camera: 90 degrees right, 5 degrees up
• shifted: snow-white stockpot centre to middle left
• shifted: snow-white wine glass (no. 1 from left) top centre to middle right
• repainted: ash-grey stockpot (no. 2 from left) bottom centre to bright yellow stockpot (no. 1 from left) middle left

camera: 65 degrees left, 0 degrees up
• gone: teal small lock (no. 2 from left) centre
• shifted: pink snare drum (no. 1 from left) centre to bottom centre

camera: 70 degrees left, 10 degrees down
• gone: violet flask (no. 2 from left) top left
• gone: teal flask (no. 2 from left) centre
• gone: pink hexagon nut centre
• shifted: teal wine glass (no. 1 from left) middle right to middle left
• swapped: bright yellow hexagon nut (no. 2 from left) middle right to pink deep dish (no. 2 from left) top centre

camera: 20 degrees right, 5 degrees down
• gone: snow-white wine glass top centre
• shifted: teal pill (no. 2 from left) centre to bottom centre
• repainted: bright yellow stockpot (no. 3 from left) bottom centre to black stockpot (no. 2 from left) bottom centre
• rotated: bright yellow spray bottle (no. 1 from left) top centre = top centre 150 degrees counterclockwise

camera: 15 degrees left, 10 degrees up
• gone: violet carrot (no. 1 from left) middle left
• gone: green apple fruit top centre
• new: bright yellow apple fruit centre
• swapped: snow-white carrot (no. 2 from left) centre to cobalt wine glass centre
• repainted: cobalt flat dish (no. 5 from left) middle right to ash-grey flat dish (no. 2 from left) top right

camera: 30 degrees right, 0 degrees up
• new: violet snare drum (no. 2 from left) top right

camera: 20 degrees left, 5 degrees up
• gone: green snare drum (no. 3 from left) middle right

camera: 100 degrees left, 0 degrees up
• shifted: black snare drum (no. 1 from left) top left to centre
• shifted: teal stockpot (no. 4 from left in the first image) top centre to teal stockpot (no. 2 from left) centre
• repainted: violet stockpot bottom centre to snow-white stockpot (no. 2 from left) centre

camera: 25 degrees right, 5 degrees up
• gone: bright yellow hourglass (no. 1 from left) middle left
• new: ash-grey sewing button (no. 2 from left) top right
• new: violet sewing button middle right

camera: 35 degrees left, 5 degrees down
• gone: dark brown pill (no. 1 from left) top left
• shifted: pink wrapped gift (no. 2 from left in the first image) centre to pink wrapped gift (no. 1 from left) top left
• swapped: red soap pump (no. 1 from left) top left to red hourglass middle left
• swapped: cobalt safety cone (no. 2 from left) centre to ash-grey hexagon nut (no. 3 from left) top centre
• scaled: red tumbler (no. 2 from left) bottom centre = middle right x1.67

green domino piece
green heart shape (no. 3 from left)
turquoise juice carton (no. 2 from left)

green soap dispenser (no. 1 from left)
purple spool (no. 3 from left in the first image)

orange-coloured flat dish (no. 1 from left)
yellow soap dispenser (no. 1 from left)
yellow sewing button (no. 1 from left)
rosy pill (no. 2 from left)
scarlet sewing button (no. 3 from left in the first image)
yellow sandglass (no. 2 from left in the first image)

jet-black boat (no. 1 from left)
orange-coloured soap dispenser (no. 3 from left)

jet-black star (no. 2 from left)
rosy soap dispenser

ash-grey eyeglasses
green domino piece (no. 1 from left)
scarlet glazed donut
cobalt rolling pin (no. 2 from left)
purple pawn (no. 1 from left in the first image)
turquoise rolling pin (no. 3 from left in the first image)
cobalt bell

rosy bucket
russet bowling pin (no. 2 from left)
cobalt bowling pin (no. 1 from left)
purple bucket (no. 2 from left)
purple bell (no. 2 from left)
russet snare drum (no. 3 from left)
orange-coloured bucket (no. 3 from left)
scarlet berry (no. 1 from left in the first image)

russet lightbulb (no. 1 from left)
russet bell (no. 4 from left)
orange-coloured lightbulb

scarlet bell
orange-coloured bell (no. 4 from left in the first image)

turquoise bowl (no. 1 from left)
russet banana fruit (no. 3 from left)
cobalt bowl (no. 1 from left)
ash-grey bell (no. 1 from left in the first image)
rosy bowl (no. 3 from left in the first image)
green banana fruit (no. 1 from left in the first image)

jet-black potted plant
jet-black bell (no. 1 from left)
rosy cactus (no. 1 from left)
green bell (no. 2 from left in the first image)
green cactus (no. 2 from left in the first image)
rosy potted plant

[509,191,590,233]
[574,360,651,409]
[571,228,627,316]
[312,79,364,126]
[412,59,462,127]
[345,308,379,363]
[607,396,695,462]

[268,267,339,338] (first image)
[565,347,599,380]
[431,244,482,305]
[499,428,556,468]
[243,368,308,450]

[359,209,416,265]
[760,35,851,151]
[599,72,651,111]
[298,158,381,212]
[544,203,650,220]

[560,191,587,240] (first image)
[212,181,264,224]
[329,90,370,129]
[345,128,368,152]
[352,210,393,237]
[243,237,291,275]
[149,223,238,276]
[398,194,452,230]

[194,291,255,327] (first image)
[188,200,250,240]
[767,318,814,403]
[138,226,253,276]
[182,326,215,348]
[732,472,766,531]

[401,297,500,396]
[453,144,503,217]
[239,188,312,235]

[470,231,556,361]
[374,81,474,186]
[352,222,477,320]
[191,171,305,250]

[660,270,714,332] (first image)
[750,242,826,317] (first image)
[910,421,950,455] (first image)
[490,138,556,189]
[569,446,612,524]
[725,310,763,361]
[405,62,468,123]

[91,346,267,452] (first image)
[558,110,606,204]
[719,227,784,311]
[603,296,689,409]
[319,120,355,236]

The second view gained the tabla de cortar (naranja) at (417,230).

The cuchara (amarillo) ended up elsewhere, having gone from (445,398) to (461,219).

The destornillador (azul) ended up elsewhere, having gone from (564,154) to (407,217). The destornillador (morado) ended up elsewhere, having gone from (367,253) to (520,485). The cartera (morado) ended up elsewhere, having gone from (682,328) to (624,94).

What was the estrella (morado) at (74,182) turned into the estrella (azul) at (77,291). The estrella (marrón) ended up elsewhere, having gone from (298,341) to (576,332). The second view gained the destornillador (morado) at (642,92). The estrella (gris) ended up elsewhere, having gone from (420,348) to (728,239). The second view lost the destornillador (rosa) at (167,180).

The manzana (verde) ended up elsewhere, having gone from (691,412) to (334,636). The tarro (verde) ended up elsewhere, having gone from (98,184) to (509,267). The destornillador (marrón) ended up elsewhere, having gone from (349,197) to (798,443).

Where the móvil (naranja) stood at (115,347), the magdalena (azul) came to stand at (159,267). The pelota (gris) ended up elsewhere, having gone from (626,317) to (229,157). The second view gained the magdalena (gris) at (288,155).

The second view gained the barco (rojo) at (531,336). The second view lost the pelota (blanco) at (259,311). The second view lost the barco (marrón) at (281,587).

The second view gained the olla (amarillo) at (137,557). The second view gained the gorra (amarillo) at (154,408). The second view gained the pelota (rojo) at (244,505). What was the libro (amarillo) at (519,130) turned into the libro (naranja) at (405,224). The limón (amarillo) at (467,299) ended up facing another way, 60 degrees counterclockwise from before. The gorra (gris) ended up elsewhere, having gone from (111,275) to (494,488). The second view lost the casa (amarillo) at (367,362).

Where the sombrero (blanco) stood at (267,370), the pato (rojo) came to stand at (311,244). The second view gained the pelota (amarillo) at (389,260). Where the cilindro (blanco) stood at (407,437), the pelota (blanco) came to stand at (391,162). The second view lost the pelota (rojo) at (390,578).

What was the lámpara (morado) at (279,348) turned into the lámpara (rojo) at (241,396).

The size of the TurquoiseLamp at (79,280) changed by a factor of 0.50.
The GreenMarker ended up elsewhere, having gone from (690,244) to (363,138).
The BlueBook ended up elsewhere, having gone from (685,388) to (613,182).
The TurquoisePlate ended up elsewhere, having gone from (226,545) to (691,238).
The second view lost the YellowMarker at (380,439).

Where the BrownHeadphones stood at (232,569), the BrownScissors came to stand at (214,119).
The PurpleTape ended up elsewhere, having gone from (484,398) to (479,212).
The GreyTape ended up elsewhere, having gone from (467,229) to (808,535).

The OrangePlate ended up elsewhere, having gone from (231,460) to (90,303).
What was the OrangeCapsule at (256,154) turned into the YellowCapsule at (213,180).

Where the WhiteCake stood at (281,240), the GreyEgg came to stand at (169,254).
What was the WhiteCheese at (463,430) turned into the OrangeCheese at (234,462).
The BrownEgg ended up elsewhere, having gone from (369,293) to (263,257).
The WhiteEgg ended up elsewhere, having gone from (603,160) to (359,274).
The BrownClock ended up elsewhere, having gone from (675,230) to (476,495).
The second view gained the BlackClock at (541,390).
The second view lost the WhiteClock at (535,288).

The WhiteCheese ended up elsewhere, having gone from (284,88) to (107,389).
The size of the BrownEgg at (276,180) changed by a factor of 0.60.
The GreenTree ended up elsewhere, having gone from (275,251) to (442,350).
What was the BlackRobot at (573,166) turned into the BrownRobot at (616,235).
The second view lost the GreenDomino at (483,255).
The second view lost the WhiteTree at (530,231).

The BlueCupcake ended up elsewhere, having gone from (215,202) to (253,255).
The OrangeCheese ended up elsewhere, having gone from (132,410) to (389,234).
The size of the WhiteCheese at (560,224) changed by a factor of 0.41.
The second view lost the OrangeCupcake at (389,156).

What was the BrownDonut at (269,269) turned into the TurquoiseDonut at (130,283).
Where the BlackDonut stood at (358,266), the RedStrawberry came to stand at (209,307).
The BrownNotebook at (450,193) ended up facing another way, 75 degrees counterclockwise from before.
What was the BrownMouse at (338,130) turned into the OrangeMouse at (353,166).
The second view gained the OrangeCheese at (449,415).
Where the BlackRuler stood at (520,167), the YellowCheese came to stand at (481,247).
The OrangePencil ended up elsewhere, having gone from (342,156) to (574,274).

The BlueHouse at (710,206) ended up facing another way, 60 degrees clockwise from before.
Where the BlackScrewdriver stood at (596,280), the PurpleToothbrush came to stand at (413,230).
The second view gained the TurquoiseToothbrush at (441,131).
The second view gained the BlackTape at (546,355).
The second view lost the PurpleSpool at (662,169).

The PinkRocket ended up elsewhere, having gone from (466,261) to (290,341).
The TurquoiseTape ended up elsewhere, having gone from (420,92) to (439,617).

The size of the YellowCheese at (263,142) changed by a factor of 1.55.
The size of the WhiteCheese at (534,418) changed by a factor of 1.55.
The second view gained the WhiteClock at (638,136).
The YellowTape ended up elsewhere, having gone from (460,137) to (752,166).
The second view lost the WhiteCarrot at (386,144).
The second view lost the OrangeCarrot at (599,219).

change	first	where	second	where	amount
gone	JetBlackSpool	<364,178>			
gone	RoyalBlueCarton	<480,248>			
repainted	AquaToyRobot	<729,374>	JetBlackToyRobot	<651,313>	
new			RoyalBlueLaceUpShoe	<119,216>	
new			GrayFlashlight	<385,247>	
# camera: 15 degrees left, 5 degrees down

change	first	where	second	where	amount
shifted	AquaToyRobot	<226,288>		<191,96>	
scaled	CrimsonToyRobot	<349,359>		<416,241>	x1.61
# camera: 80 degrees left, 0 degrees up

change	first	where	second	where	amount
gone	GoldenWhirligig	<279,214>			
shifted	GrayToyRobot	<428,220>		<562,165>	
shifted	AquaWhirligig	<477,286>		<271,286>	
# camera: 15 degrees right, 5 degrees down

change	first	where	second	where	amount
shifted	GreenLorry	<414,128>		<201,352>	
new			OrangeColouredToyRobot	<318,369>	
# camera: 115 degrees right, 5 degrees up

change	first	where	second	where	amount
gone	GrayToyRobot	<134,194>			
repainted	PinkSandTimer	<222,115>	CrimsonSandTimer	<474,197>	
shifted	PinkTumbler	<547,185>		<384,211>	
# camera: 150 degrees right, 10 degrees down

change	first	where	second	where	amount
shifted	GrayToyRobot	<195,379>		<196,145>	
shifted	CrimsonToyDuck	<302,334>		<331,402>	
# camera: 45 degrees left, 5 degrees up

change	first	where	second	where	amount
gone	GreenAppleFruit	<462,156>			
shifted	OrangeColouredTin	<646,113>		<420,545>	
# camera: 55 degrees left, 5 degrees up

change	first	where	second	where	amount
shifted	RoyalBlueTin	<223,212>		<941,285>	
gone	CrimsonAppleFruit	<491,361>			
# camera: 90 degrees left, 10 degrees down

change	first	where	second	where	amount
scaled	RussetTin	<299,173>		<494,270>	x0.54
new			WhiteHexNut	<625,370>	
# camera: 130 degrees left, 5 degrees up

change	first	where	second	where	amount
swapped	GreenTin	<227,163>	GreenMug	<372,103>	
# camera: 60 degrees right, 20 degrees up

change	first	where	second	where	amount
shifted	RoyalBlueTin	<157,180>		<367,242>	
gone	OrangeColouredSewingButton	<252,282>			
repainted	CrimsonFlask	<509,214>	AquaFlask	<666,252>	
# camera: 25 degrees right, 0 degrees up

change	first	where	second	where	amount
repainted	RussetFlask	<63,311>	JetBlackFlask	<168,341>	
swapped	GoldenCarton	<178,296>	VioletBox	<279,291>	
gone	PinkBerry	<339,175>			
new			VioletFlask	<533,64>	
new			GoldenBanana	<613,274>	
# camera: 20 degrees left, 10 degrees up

++++++++++

» **What the exercise asks**: Extract every line of the records above that contains the word "rolling".

» **Exercise answer**:
cobalt rolling pin (no. 2 from left)
turquoise rolling pin (no. 3 from left in the first image)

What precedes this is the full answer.